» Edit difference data
____________________
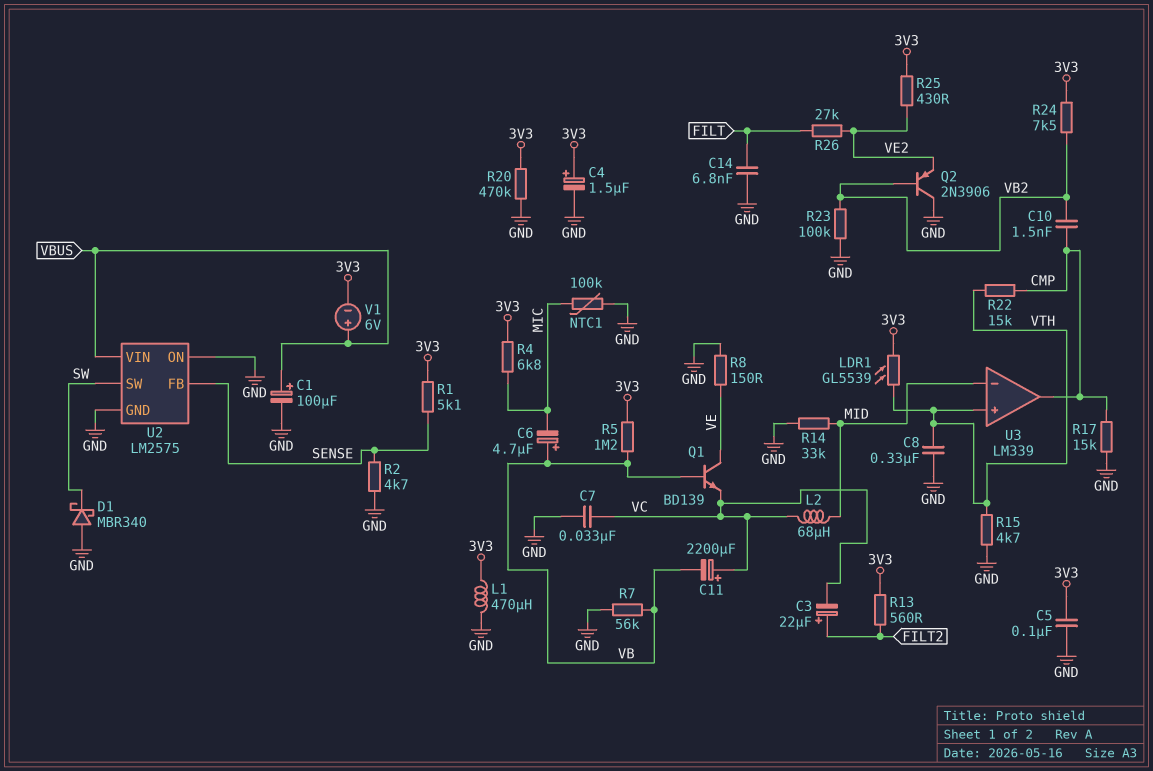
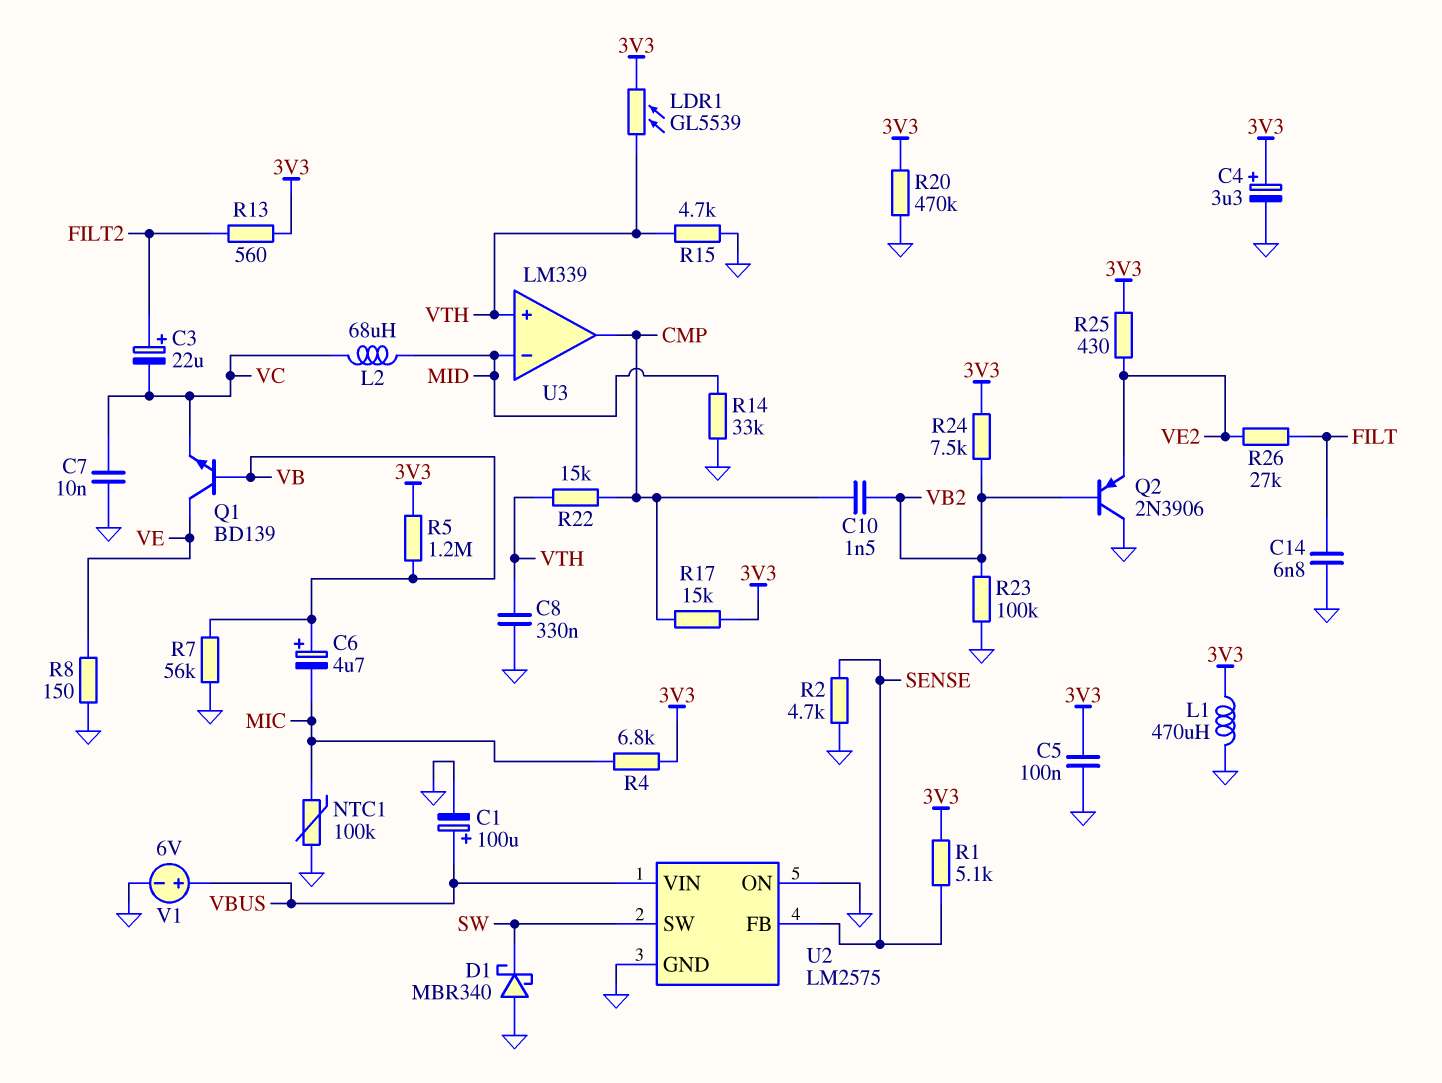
C4: 1.5uF (plus 3V3, minus GND) -> 3.3uF (plus 3V3, minus GND)
C7: 33nF (GND, VC) -> 10nF (GND, VC)
C11: 2200uF (plus VC, minus VB) -> none
R17: 15k (CMP, GND) -> 15k (3V3, CMP)
V1: 6V (plus VBUS, minus 3V3) -> 6V (plus VBUS, minus GND)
____________________
» Work item
Give the data above back unchanged, except for the pictures.

» Solution to the exercise
C4: 1.5uF (plus 3V3, minus GND) -> 3.3uF (plus 3V3, minus GND)
C7: 33nF (GND, VC) -> 10nF (GND, VC)
C11: 2200uF (plus VC, minus VB) -> none
R17: 15k (CMP, GND) -> 15k (3V3, CMP)
V1: 6V (plus VBUS, minus 3V3) -> 6V (plus VBUS, minus GND)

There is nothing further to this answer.